-- begin --

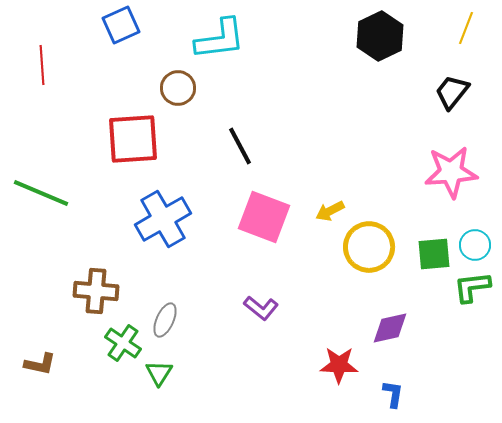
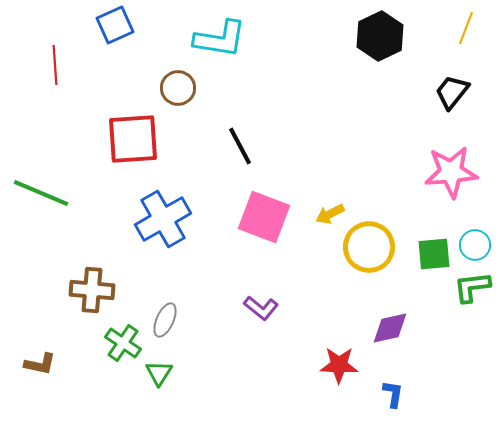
blue square: moved 6 px left
cyan L-shape: rotated 16 degrees clockwise
red line: moved 13 px right
yellow arrow: moved 3 px down
brown cross: moved 4 px left, 1 px up
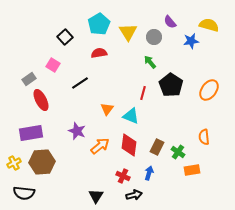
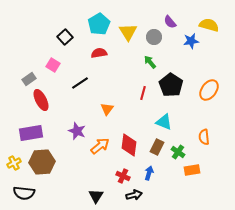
cyan triangle: moved 33 px right, 6 px down
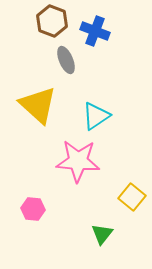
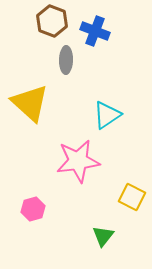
gray ellipse: rotated 24 degrees clockwise
yellow triangle: moved 8 px left, 2 px up
cyan triangle: moved 11 px right, 1 px up
pink star: rotated 12 degrees counterclockwise
yellow square: rotated 12 degrees counterclockwise
pink hexagon: rotated 20 degrees counterclockwise
green triangle: moved 1 px right, 2 px down
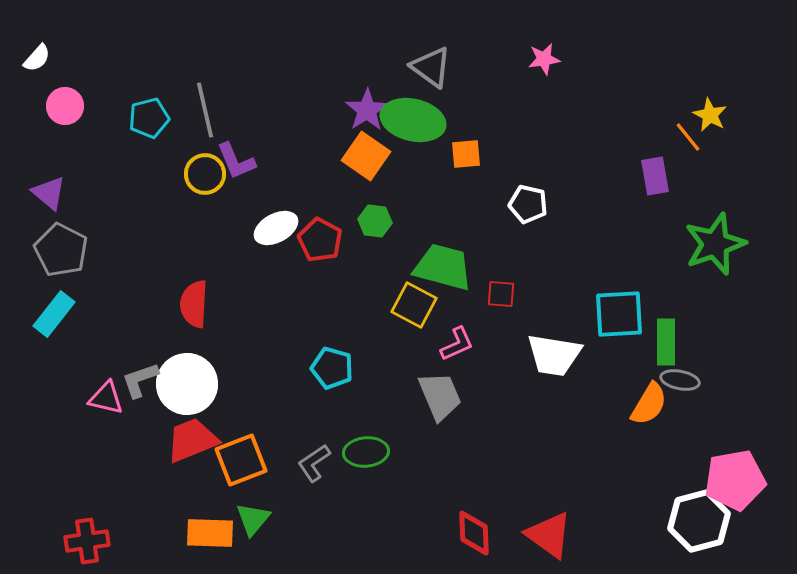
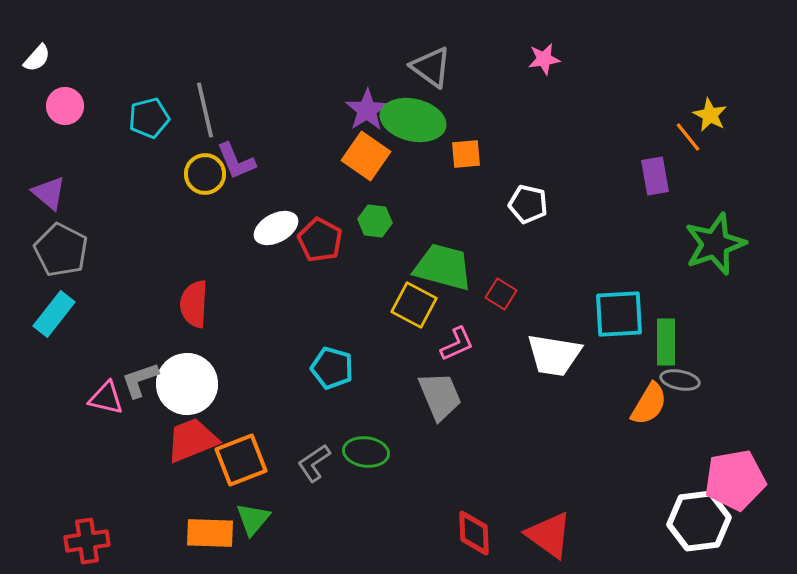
red square at (501, 294): rotated 28 degrees clockwise
green ellipse at (366, 452): rotated 12 degrees clockwise
white hexagon at (699, 521): rotated 8 degrees clockwise
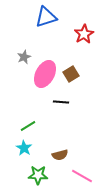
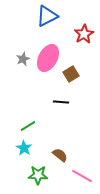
blue triangle: moved 1 px right, 1 px up; rotated 10 degrees counterclockwise
gray star: moved 1 px left, 2 px down
pink ellipse: moved 3 px right, 16 px up
brown semicircle: rotated 126 degrees counterclockwise
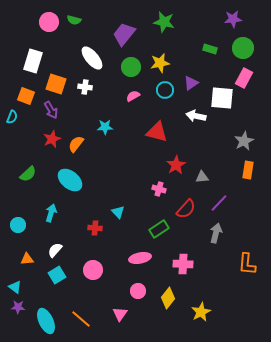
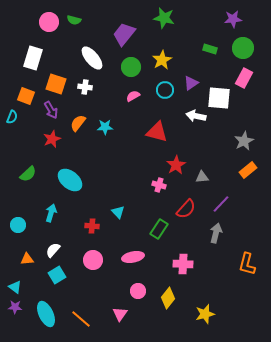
green star at (164, 22): moved 4 px up
white rectangle at (33, 61): moved 3 px up
yellow star at (160, 63): moved 2 px right, 3 px up; rotated 18 degrees counterclockwise
white square at (222, 98): moved 3 px left
orange semicircle at (76, 144): moved 2 px right, 21 px up
orange rectangle at (248, 170): rotated 42 degrees clockwise
pink cross at (159, 189): moved 4 px up
purple line at (219, 203): moved 2 px right, 1 px down
red cross at (95, 228): moved 3 px left, 2 px up
green rectangle at (159, 229): rotated 24 degrees counterclockwise
white semicircle at (55, 250): moved 2 px left
pink ellipse at (140, 258): moved 7 px left, 1 px up
orange L-shape at (247, 264): rotated 10 degrees clockwise
pink circle at (93, 270): moved 10 px up
purple star at (18, 307): moved 3 px left
yellow star at (201, 312): moved 4 px right, 2 px down; rotated 12 degrees clockwise
cyan ellipse at (46, 321): moved 7 px up
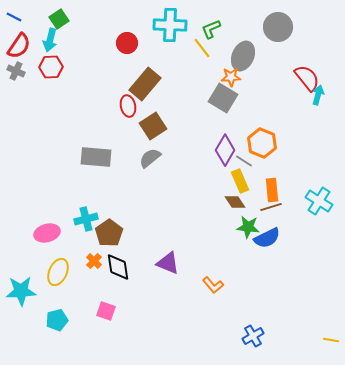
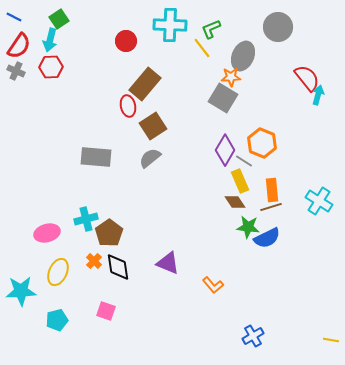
red circle at (127, 43): moved 1 px left, 2 px up
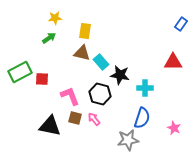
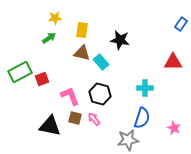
yellow rectangle: moved 3 px left, 1 px up
black star: moved 35 px up
red square: rotated 24 degrees counterclockwise
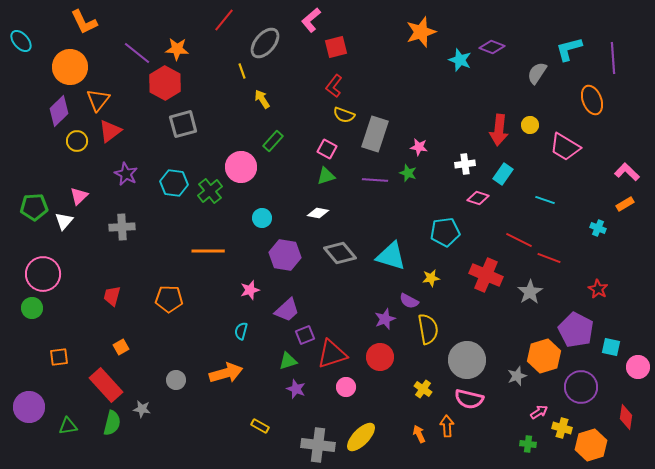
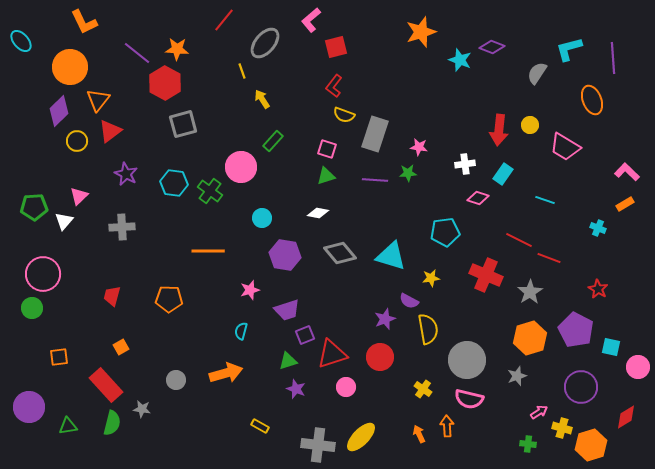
pink square at (327, 149): rotated 12 degrees counterclockwise
green star at (408, 173): rotated 24 degrees counterclockwise
green cross at (210, 191): rotated 15 degrees counterclockwise
purple trapezoid at (287, 310): rotated 24 degrees clockwise
orange hexagon at (544, 356): moved 14 px left, 18 px up
red diamond at (626, 417): rotated 50 degrees clockwise
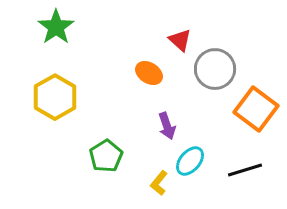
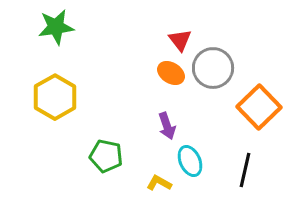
green star: rotated 27 degrees clockwise
red triangle: rotated 10 degrees clockwise
gray circle: moved 2 px left, 1 px up
orange ellipse: moved 22 px right
orange square: moved 3 px right, 2 px up; rotated 9 degrees clockwise
green pentagon: rotated 28 degrees counterclockwise
cyan ellipse: rotated 64 degrees counterclockwise
black line: rotated 60 degrees counterclockwise
yellow L-shape: rotated 80 degrees clockwise
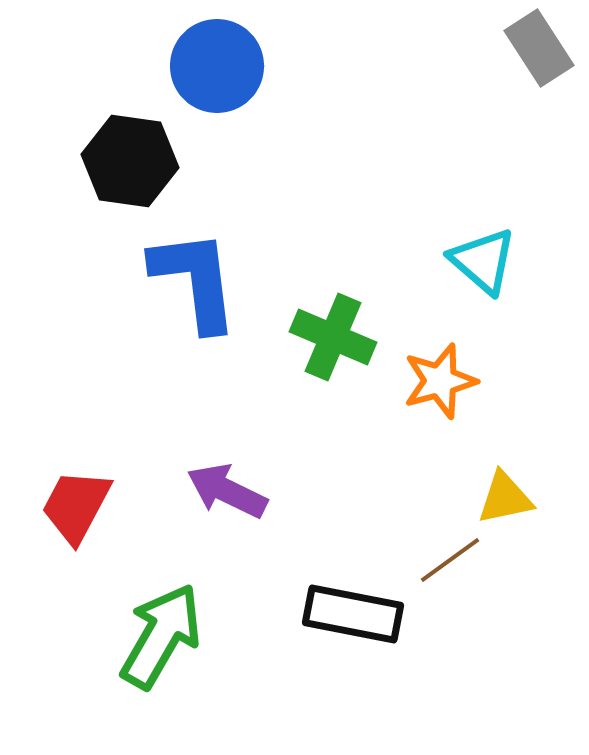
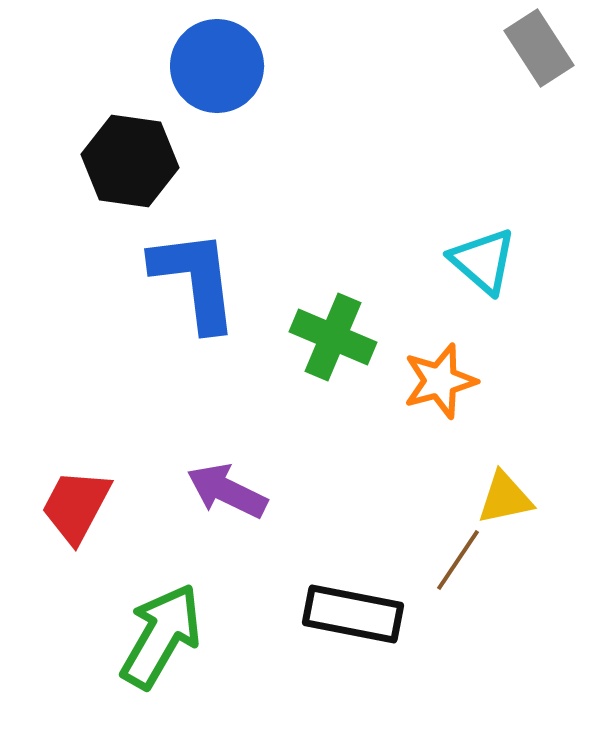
brown line: moved 8 px right; rotated 20 degrees counterclockwise
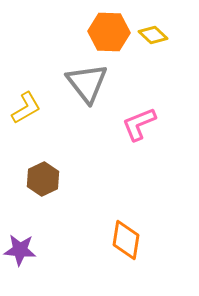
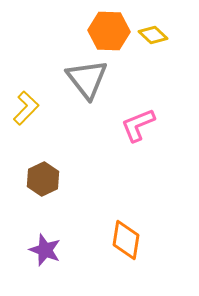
orange hexagon: moved 1 px up
gray triangle: moved 4 px up
yellow L-shape: rotated 16 degrees counterclockwise
pink L-shape: moved 1 px left, 1 px down
purple star: moved 25 px right; rotated 16 degrees clockwise
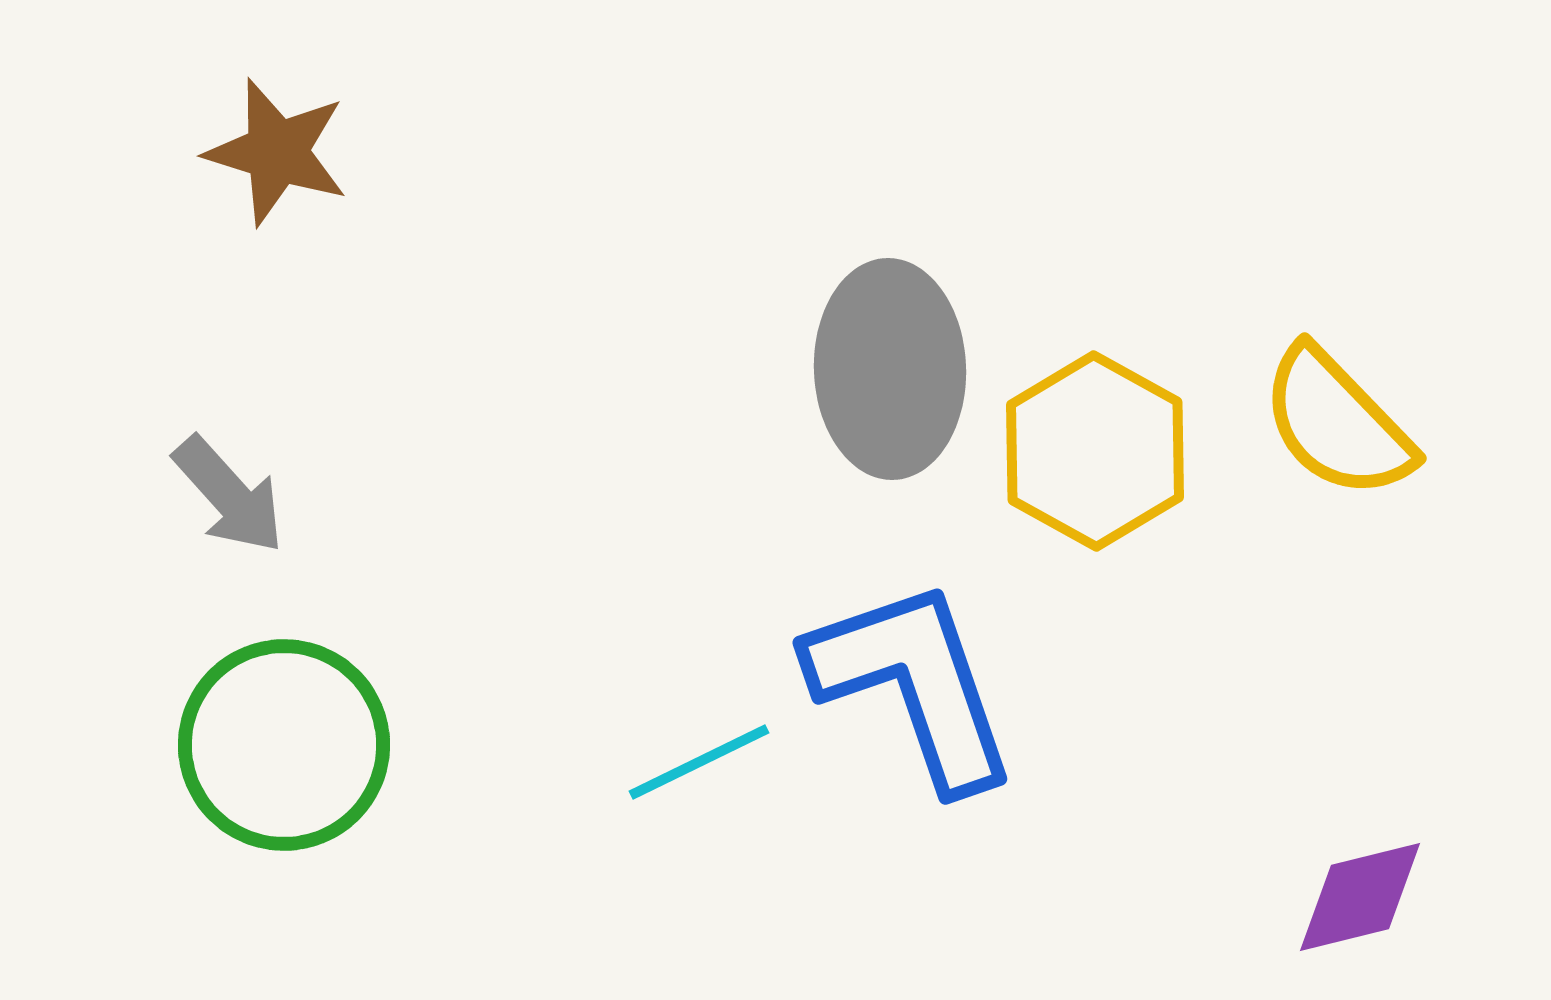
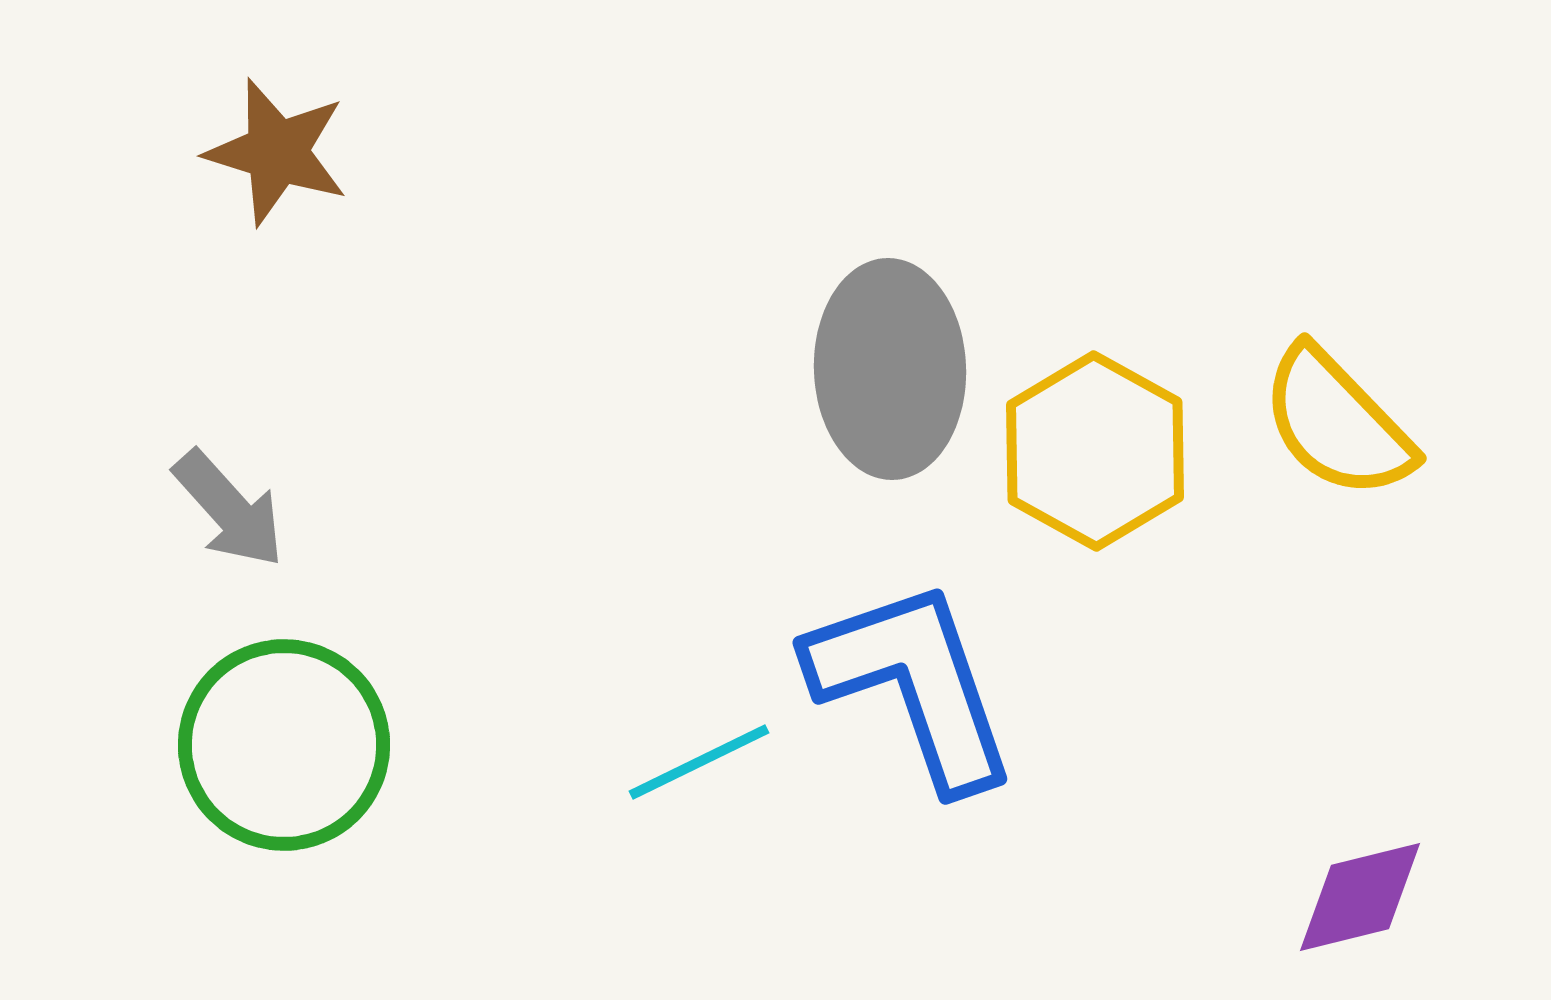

-- end --

What to do:
Swap "semicircle" for "half circle" everywhere in the items above, and leave every other word as it is. Give the picture lines out of your copy.

Right answer:
blue square: moved 6 px left
cyan L-shape: rotated 16 degrees clockwise
red line: moved 13 px right
yellow arrow: moved 3 px down
brown cross: moved 4 px left, 1 px up
cyan triangle: moved 33 px right, 6 px down
gray ellipse: rotated 24 degrees clockwise
yellow triangle: moved 8 px left, 2 px up
cyan triangle: moved 11 px right, 1 px up
pink star: rotated 12 degrees counterclockwise
yellow square: rotated 12 degrees counterclockwise
pink hexagon: rotated 20 degrees counterclockwise
green triangle: moved 1 px right, 2 px down
red square at (501, 294): rotated 28 degrees clockwise
green ellipse at (366, 452): rotated 12 degrees clockwise
white hexagon at (699, 521): rotated 8 degrees clockwise
blue triangle: moved 1 px right, 1 px up; rotated 10 degrees counterclockwise
gray star: moved 1 px left, 2 px down
pink ellipse: moved 3 px right, 16 px up
brown half circle: rotated 126 degrees counterclockwise
green star at (164, 22): moved 4 px up
white rectangle at (33, 61): moved 3 px up
yellow star at (160, 63): moved 2 px right, 3 px up; rotated 18 degrees counterclockwise
white square at (222, 98): moved 3 px left
orange half circle at (76, 144): moved 2 px right, 21 px up
orange rectangle at (248, 170): rotated 42 degrees clockwise
pink cross at (159, 189): moved 4 px up
purple line at (219, 203): moved 2 px right, 1 px down
red cross at (95, 228): moved 3 px left, 2 px up
green rectangle at (159, 229): rotated 24 degrees counterclockwise
white half circle at (55, 250): moved 2 px left
pink ellipse at (140, 258): moved 7 px left, 1 px up
orange L-shape at (247, 264): rotated 10 degrees clockwise
pink circle at (93, 270): moved 10 px up
purple star at (18, 307): moved 3 px left
yellow star at (201, 312): moved 4 px right, 2 px down; rotated 12 degrees clockwise
cyan ellipse at (46, 321): moved 7 px up
red circle at (127, 43): moved 1 px left, 2 px up
yellow rectangle: moved 3 px left, 1 px up
black star: moved 35 px up
red square: rotated 24 degrees counterclockwise
pink square at (327, 149): rotated 12 degrees counterclockwise
green star at (408, 173): rotated 24 degrees counterclockwise
green cross at (210, 191): rotated 15 degrees counterclockwise
purple trapezoid at (287, 310): rotated 24 degrees clockwise
orange hexagon at (544, 356): moved 14 px left, 18 px up
red diamond at (626, 417): rotated 50 degrees clockwise
green star: rotated 27 degrees clockwise
red triangle: rotated 10 degrees clockwise
gray circle: moved 2 px left, 1 px up
orange ellipse: moved 22 px right
orange square: moved 3 px right, 2 px up; rotated 9 degrees clockwise
green pentagon: rotated 28 degrees counterclockwise
cyan ellipse: rotated 64 degrees counterclockwise
black line: rotated 60 degrees counterclockwise
yellow L-shape: rotated 80 degrees clockwise
brown line: moved 8 px right; rotated 20 degrees counterclockwise
orange hexagon: moved 1 px up
gray triangle: moved 4 px up
yellow L-shape: rotated 16 degrees counterclockwise
pink L-shape: moved 1 px left, 1 px down
purple star: moved 25 px right; rotated 16 degrees clockwise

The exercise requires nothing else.